== Material for this task ==
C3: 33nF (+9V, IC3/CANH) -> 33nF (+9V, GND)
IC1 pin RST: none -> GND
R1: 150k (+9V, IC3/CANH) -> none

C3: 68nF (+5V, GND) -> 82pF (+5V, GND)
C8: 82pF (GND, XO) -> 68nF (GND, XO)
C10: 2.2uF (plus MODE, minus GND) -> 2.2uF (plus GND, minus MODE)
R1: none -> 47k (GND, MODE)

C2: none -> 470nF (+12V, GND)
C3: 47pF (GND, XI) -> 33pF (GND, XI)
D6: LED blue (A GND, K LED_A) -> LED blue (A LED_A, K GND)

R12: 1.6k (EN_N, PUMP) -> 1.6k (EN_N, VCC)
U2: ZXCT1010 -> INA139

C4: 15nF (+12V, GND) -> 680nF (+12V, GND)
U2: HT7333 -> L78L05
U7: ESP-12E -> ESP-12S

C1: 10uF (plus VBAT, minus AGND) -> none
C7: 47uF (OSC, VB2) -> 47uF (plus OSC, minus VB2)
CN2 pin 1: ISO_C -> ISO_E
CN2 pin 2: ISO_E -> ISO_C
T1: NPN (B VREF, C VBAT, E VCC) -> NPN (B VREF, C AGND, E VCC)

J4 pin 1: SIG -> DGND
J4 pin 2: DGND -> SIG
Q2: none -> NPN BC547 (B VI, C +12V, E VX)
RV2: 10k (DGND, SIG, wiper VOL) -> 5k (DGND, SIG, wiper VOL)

== Work request ==
Restate precisely, and with nothing added, the lines from the one with "R12: 1.6k (EN_N, PUMP) -> 1.6k (EN_N, VCC)" through the final line of the material.

== Output ==
R12: 1.6k (EN_N, PUMP) -> 1.6k (EN_N, VCC)
U2: ZXCT1010 -> INA139

C4: 15nF (+12V, GND) -> 680nF (+12V, GND)
U2: HT7333 -> L78L05
U7: ESP-12E -> ESP-12S

C1: 10uF (plus VBAT, minus AGND) -> none
C7: 47uF (OSC, VB2) -> 47uF (plus OSC, minus VB2)
CN2 pin 1: ISO_C -> ISO_E
CN2 pin 2: ISO_E -> ISO_C
T1: NPN (B VREF, C VBAT, E VCC) -> NPN (B VREF, C AGND, E VCC)

J4 pin 1: SIG -> DGND
J4 pin 2: DGND -> SIG
Q2: none -> NPN BC547 (B VI, C +12V, E VX)
RV2: 10k (DGND, SIG, wiper VOL) -> 5k (DGND, SIG, wiper VOL)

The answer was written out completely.